## Exercise instructions:
With the material below, print exactly the lines between the line holding "# camera: 10 degrees left, 5 degrees down" and the line holding "relocated,green sewing button,<616", inclusive. Add nothing else.

## Records provided:

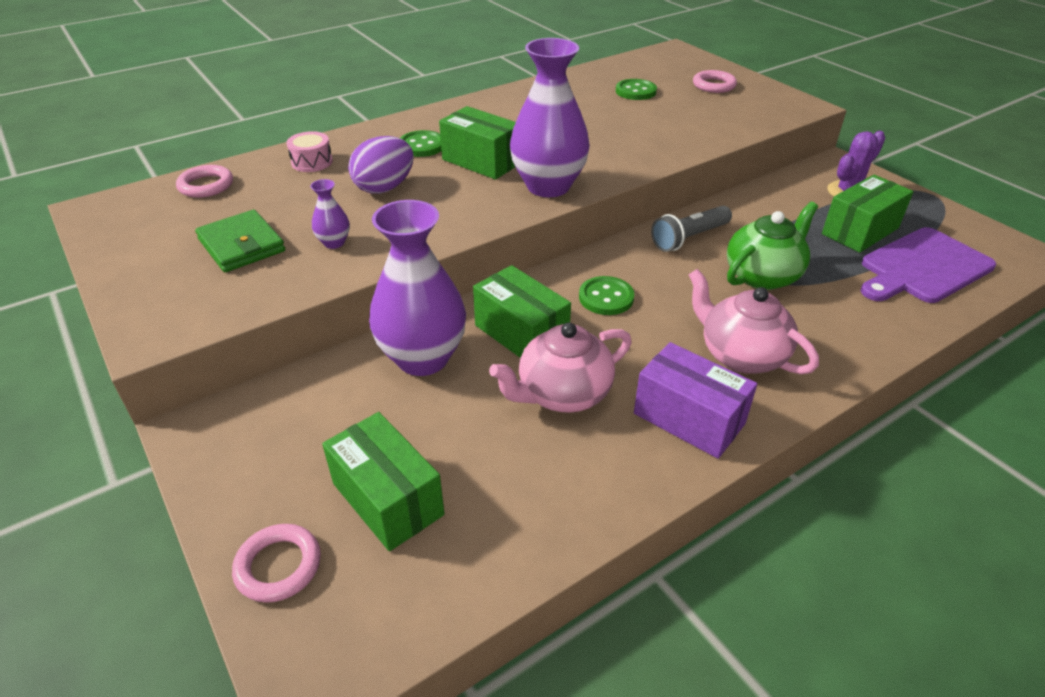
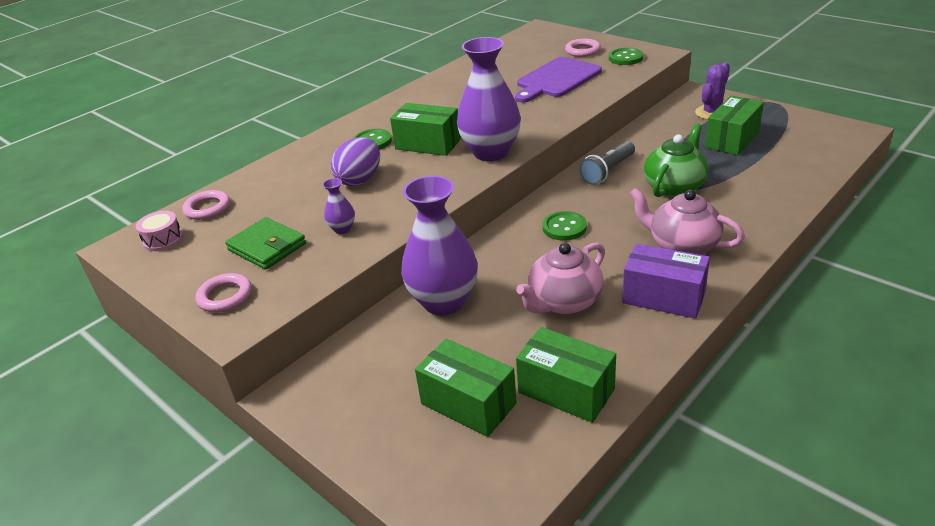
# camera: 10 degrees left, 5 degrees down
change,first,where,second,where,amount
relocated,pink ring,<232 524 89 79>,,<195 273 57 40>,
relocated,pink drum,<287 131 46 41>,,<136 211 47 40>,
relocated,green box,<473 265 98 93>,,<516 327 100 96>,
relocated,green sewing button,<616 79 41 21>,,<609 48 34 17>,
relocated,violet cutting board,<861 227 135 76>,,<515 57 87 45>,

--

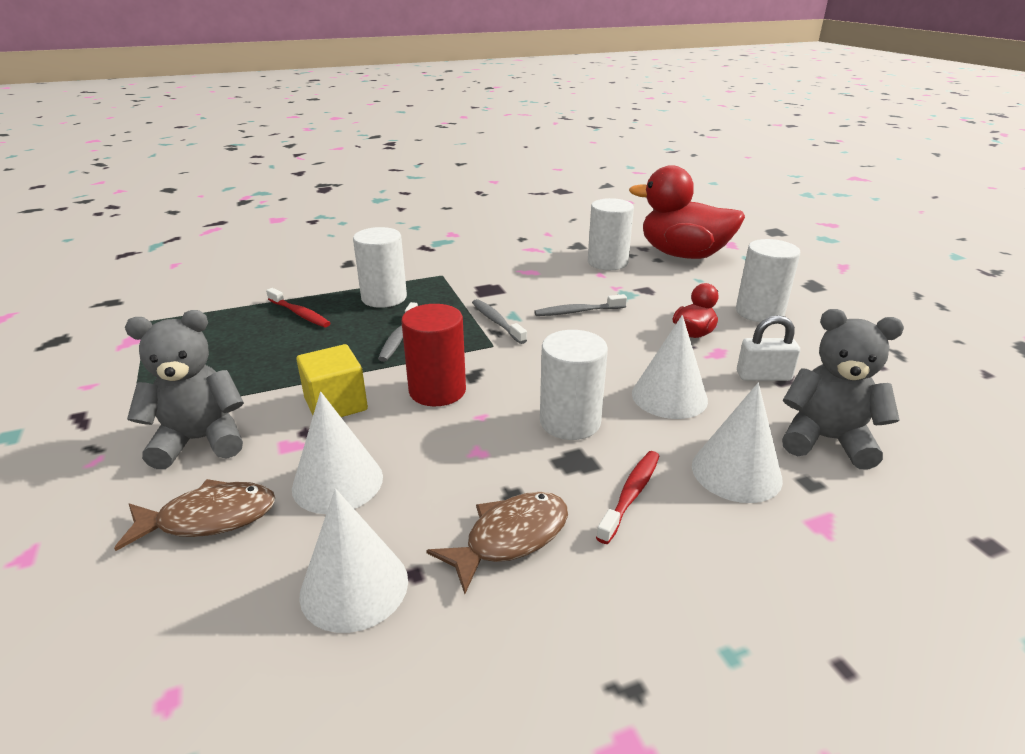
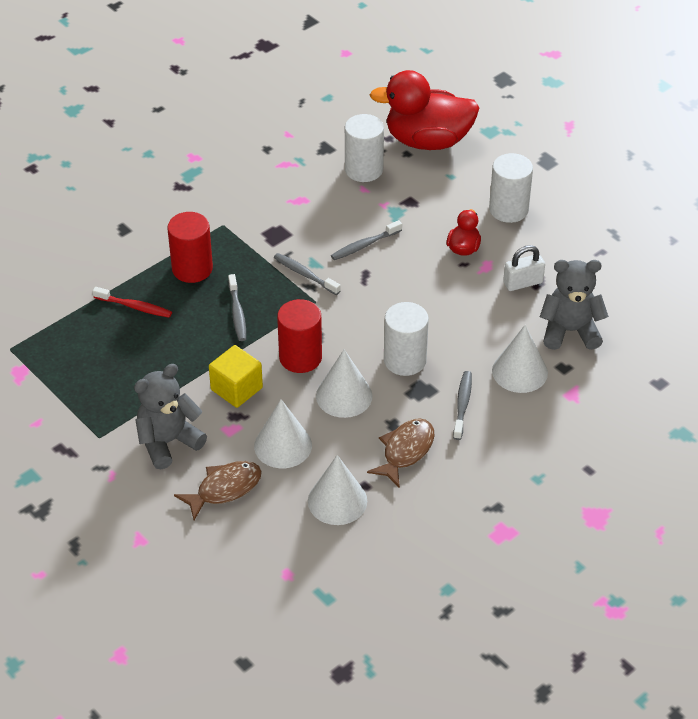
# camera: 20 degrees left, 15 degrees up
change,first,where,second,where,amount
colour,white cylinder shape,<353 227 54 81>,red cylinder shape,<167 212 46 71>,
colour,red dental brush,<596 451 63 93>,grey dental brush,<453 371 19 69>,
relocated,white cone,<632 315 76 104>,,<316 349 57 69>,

* * *

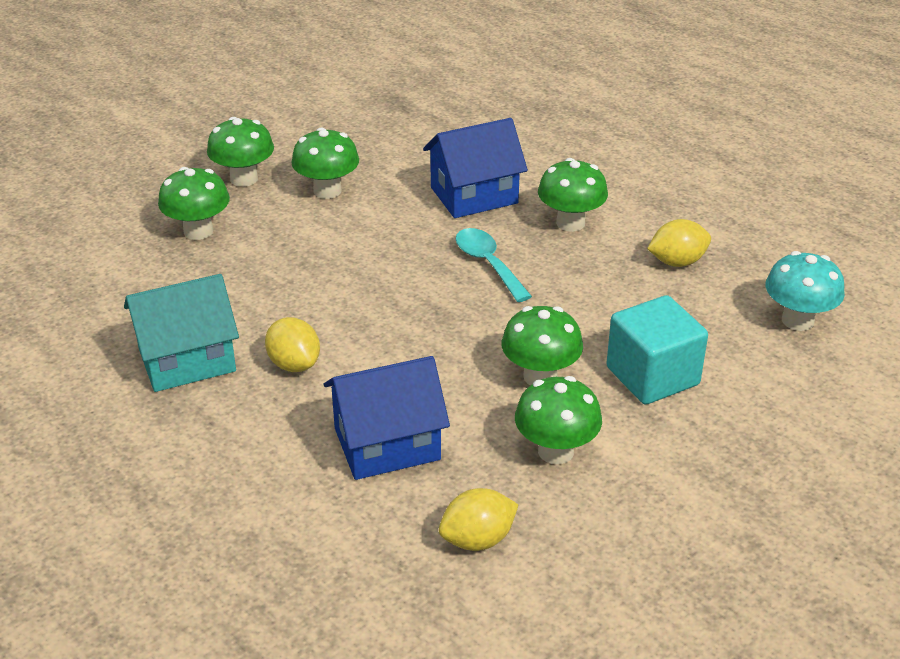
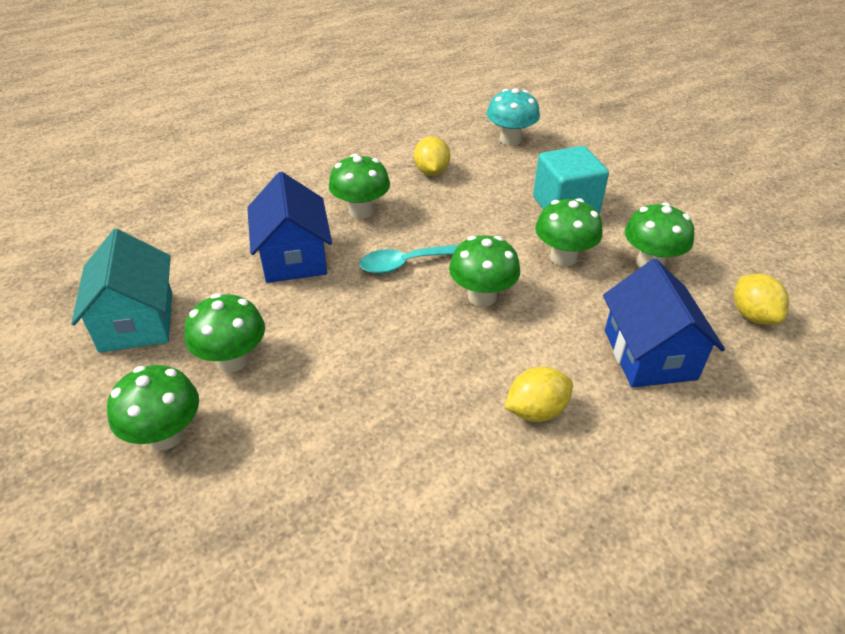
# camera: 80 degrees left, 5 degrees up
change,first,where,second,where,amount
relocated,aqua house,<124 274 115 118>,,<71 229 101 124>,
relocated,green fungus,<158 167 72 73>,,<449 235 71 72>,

## Reply:
# camera: 10 degrees left, 5 degrees down
change,first,where,second,where,amount
relocated,pink ring,<232 524 89 79>,,<195 273 57 40>,
relocated,pink drum,<287 131 46 41>,,<136 211 47 40>,
relocated,green box,<473 265 98 93>,,<516 327 100 96>,
relocated,green sewing button,<616 79 41 21>,,<609 48 34 17>,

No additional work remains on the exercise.